### Task statement
Find every line in the material that contains the string "with" and copy each one. Treat uppercase and lowercase as different.

### Dataset excerpt
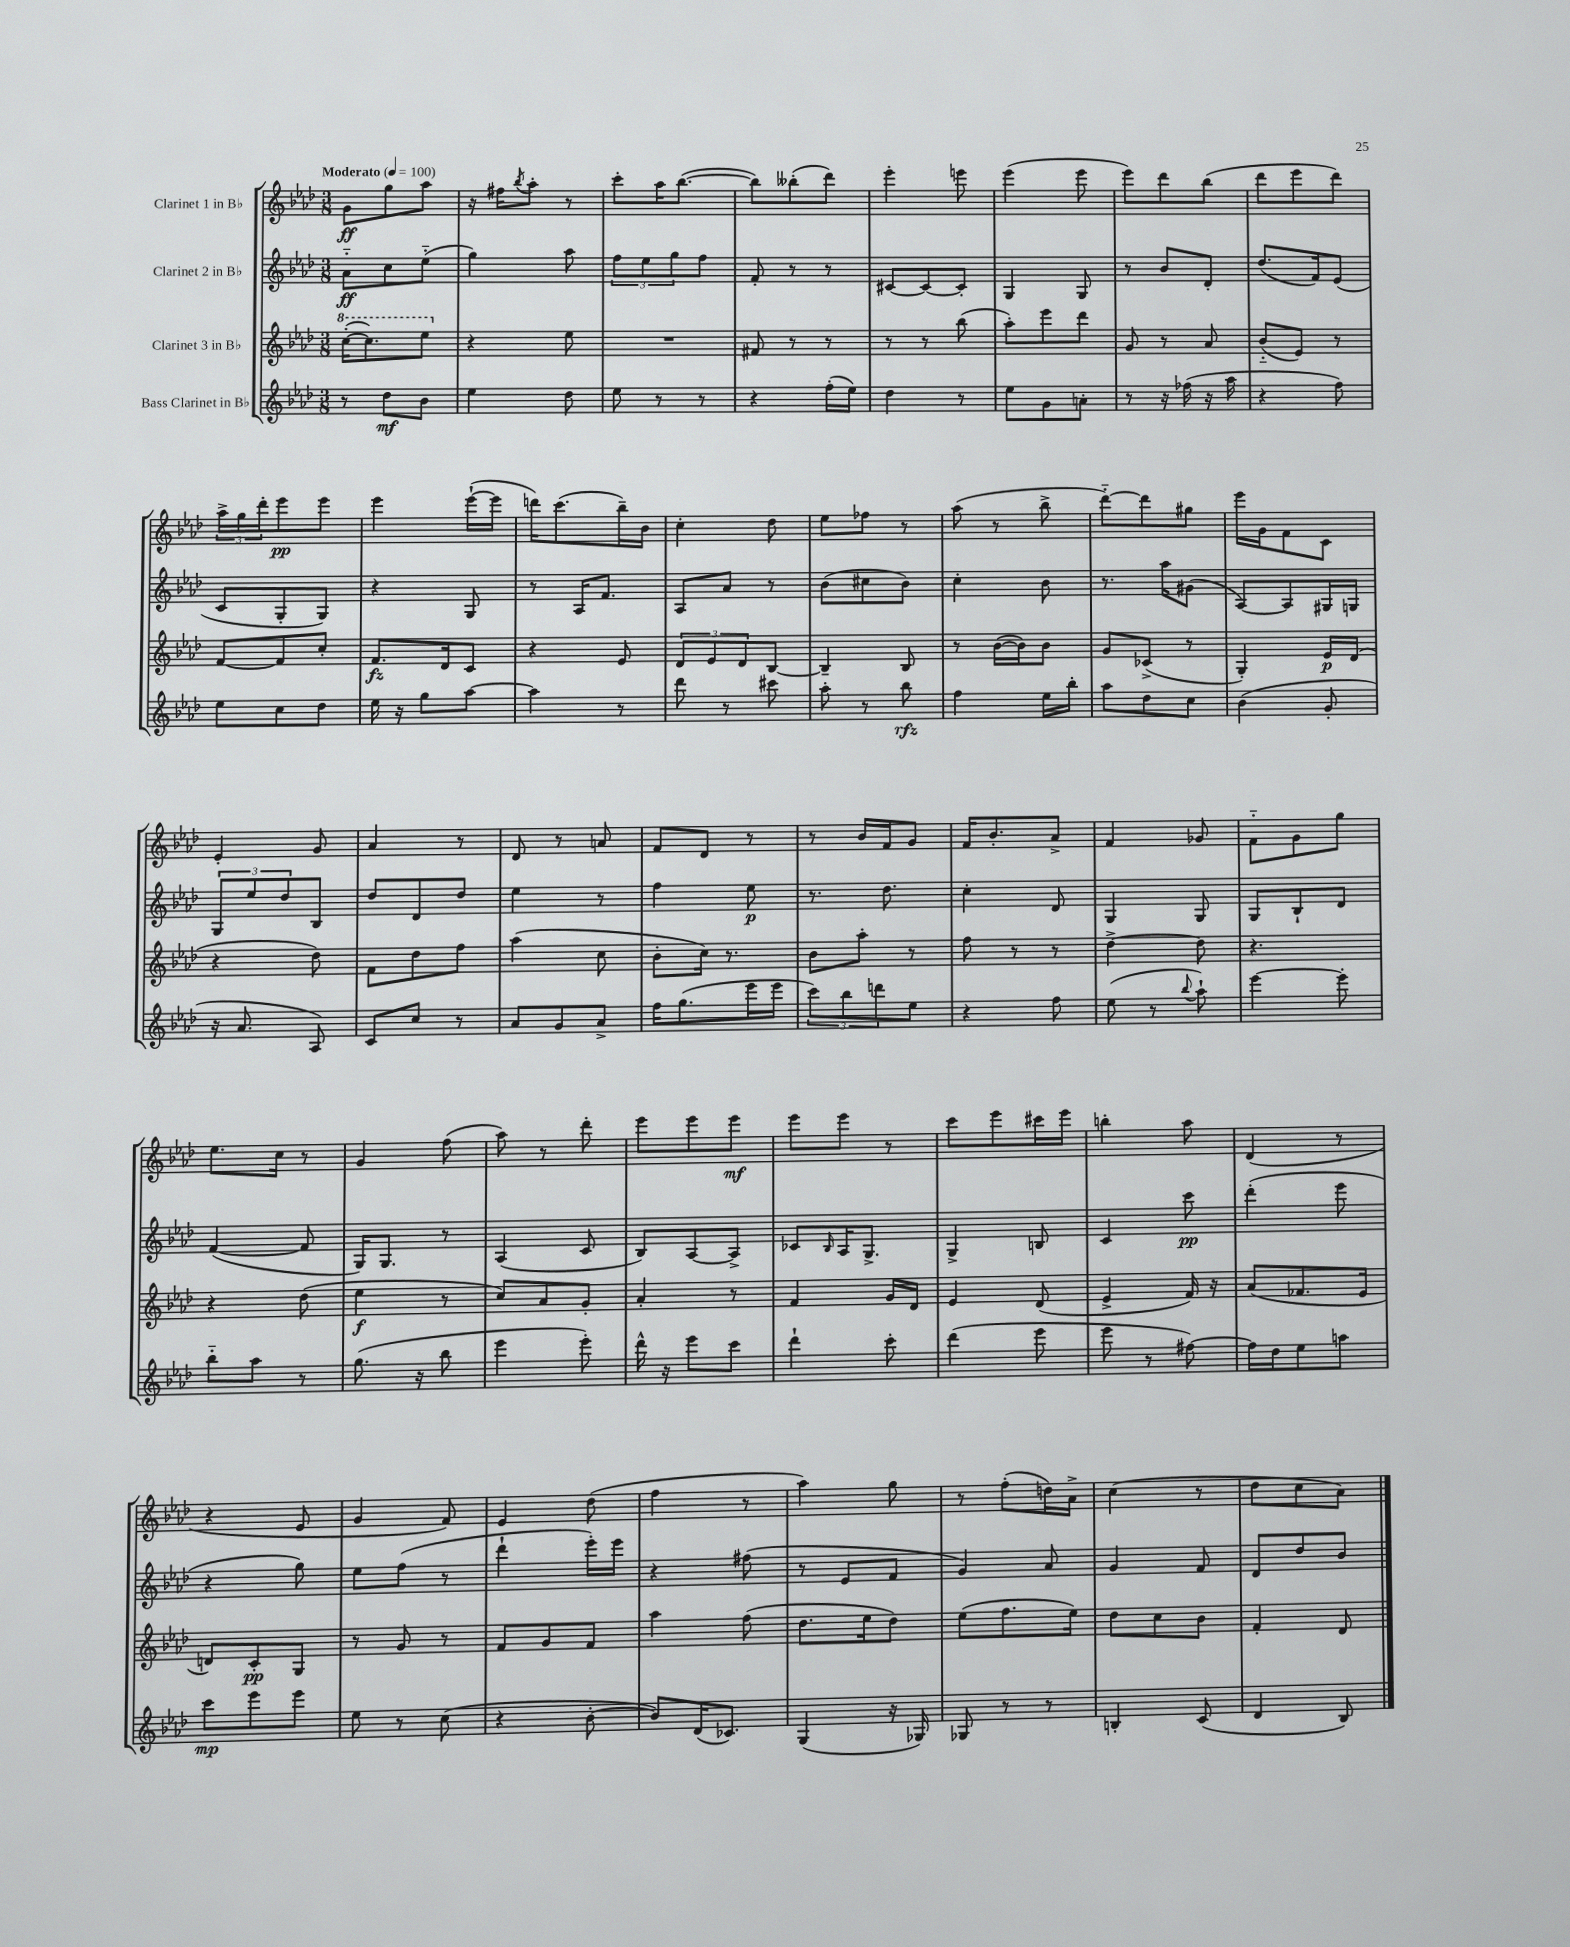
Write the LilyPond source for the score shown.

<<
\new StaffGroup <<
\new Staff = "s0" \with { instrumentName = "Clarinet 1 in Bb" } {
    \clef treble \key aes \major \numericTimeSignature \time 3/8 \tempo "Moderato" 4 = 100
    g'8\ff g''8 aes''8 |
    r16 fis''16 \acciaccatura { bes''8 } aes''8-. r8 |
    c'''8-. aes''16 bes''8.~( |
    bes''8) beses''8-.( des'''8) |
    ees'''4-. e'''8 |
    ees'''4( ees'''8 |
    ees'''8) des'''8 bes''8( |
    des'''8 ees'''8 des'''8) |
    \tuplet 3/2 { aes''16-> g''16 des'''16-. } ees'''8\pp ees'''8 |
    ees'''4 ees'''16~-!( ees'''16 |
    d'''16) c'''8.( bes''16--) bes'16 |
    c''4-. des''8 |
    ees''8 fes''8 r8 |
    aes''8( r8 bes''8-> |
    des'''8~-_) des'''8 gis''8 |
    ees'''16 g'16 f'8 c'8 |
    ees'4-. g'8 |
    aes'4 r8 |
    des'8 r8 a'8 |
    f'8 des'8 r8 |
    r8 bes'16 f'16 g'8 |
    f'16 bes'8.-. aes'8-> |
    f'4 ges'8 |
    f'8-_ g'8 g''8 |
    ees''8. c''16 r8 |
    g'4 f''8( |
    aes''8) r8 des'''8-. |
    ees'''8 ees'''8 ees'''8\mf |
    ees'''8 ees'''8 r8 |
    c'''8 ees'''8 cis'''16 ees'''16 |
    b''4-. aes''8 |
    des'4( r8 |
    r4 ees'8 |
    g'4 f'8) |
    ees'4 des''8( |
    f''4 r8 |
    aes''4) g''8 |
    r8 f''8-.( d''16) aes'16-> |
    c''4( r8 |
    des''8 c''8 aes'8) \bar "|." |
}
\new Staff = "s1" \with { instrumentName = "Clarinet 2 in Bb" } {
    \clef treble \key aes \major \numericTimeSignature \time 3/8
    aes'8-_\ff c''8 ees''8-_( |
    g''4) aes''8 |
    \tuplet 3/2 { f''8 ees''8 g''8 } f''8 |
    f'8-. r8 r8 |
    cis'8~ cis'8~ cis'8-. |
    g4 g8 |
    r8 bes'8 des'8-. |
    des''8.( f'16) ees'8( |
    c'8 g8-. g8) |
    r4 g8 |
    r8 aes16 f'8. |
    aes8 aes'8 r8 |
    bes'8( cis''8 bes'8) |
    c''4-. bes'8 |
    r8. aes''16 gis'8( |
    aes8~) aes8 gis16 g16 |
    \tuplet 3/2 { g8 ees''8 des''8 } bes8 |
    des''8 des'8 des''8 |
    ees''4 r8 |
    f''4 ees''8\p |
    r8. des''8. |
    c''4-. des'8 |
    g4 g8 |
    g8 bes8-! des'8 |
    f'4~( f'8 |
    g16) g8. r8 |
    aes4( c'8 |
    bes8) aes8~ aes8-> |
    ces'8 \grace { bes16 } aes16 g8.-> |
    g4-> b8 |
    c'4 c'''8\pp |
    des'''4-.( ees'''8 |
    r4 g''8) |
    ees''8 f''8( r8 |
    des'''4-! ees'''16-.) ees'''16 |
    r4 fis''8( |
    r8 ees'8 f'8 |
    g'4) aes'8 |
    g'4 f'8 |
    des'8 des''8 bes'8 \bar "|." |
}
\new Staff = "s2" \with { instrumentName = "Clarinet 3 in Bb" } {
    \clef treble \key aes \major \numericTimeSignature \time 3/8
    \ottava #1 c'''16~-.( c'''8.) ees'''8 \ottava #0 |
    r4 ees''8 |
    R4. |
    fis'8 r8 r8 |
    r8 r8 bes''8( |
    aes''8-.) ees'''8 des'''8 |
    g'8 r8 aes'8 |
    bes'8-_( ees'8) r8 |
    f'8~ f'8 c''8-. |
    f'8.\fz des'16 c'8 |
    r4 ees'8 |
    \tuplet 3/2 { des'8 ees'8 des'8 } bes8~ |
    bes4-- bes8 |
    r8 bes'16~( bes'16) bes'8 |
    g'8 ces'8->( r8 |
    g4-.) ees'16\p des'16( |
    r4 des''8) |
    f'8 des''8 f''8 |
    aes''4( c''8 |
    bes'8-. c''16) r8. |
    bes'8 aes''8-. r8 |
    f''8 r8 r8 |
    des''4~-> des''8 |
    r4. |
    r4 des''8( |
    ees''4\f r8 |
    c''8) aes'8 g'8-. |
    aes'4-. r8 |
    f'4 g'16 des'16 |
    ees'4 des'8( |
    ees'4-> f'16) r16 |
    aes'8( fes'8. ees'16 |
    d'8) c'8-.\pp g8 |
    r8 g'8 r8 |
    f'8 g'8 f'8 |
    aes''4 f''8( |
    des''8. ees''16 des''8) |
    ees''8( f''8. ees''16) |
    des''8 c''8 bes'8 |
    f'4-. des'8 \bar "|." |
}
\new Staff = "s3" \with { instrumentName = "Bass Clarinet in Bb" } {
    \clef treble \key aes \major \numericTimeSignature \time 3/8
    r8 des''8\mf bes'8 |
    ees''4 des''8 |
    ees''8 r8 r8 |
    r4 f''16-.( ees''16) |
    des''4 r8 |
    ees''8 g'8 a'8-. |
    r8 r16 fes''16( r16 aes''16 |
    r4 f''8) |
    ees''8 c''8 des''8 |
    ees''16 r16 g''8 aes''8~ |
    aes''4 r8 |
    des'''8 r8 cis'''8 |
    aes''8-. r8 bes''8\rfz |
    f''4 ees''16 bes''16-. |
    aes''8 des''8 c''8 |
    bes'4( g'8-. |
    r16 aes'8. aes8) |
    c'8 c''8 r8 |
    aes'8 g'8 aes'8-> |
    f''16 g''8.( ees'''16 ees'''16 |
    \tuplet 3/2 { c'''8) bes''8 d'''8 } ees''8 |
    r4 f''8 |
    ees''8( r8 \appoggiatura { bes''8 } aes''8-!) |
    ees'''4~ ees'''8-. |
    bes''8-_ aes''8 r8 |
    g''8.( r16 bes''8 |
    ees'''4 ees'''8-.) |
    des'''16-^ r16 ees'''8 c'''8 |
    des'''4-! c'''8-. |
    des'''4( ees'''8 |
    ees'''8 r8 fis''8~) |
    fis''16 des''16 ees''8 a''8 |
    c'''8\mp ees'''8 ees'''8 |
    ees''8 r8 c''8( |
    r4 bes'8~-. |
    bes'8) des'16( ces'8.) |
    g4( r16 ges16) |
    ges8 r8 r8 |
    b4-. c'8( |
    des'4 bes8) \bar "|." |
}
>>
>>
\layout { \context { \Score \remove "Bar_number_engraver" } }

### Task response
\new Staff = "s0" \with { instrumentName = "Clarinet 1 in Bb" } {
\new Staff = "s1" \with { instrumentName = "Clarinet 2 in Bb" } {
\new Staff = "s2" \with { instrumentName = "Clarinet 3 in Bb" } {
\new Staff = "s3" \with { instrumentName = "Bass Clarinet in Bb" } {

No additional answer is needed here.